Run through the data and copy out every line that mentions the word "yellow".

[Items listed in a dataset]
------
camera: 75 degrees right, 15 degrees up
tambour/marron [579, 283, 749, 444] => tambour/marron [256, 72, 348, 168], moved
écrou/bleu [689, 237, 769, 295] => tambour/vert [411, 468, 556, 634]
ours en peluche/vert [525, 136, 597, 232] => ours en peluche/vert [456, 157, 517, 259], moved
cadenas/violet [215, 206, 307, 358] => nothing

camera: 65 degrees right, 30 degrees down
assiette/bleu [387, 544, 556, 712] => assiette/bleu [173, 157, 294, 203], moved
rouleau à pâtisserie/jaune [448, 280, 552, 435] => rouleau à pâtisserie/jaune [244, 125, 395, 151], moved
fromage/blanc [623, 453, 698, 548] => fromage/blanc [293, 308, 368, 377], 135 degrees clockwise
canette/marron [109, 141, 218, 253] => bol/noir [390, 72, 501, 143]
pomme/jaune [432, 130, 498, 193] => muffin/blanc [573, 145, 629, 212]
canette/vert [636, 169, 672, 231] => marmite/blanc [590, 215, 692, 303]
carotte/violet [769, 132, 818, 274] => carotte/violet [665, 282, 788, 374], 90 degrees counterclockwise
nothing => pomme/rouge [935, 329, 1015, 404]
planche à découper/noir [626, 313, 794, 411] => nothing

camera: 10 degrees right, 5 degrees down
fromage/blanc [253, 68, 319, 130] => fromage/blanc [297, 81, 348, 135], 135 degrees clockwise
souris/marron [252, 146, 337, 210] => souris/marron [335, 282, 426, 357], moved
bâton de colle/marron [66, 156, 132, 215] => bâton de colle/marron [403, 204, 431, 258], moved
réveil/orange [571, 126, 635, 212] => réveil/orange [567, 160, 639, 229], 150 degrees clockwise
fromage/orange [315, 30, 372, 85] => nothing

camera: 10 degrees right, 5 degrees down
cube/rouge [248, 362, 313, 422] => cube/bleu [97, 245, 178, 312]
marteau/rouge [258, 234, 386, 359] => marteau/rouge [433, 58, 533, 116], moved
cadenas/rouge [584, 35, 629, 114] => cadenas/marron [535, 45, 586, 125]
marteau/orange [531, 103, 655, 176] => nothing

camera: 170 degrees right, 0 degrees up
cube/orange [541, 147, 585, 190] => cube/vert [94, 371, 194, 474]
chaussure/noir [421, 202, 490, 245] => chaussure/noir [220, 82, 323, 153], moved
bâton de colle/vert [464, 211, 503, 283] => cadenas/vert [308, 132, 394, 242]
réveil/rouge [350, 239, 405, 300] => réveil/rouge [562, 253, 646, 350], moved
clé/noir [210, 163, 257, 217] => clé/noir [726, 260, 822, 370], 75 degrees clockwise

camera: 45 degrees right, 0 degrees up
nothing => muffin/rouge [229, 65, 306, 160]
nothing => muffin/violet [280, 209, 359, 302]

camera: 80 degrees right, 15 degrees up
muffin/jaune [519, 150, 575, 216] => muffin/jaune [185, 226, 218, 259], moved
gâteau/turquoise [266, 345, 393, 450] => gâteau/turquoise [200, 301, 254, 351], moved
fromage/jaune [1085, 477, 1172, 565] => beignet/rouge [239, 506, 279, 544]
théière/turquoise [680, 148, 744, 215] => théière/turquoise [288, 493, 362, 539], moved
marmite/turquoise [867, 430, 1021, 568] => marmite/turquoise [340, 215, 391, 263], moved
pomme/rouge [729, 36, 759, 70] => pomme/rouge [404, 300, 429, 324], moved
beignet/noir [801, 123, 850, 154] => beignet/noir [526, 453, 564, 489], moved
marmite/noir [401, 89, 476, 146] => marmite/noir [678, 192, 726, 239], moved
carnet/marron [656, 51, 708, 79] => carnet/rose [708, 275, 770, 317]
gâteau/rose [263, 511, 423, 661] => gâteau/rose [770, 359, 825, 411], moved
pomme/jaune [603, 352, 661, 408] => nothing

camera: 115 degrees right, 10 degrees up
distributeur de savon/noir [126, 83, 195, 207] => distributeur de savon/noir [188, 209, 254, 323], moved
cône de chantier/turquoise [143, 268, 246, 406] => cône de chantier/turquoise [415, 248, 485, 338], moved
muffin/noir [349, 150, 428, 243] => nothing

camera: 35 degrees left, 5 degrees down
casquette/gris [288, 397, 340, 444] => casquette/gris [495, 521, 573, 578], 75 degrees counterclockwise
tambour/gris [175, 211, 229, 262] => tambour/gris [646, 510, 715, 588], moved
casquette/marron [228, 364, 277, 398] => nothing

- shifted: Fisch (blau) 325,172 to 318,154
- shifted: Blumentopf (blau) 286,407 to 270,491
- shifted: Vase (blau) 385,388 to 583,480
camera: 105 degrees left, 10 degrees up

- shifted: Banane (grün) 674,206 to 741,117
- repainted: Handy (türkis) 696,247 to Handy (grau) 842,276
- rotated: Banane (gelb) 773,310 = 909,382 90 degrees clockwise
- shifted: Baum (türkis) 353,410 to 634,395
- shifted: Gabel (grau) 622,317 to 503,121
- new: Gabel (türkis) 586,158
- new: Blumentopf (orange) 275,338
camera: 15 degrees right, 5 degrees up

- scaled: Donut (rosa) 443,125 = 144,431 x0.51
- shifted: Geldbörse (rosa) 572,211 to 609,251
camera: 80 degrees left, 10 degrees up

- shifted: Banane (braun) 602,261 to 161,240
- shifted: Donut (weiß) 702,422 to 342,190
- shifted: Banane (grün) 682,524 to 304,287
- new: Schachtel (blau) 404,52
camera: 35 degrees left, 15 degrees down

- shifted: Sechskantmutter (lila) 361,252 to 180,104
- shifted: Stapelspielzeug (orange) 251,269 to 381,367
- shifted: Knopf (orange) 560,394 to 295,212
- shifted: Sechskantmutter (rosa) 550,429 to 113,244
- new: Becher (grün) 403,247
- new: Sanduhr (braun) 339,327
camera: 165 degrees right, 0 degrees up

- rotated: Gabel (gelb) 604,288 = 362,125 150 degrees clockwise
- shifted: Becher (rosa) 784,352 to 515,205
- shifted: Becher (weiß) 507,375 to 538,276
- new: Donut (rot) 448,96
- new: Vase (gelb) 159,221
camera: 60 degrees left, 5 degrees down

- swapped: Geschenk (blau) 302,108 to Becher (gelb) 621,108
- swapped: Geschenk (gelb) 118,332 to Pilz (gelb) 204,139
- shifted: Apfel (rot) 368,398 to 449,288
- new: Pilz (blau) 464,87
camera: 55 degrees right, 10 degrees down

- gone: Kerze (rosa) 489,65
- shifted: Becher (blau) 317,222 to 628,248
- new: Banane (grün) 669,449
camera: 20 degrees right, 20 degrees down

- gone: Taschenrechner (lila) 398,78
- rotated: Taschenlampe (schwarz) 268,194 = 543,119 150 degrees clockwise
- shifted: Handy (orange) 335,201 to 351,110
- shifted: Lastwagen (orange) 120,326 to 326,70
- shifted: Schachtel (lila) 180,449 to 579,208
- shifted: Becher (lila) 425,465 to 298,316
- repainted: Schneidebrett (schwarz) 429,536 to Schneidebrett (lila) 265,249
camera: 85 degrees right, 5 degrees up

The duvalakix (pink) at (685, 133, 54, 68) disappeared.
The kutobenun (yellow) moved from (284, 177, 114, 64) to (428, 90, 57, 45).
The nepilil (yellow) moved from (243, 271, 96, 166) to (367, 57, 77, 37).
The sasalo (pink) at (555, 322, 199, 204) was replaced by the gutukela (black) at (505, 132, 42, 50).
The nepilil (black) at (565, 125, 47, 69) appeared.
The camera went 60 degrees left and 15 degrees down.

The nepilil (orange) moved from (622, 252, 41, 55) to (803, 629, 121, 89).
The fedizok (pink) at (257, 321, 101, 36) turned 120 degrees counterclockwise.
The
------
Answer for this exercise:
The kutobenun (yellow) moved from (284, 177, 114, 64) to (428, 90, 57, 45).
The nepilil (yellow) moved from (243, 271, 96, 166) to (367, 57, 77, 37).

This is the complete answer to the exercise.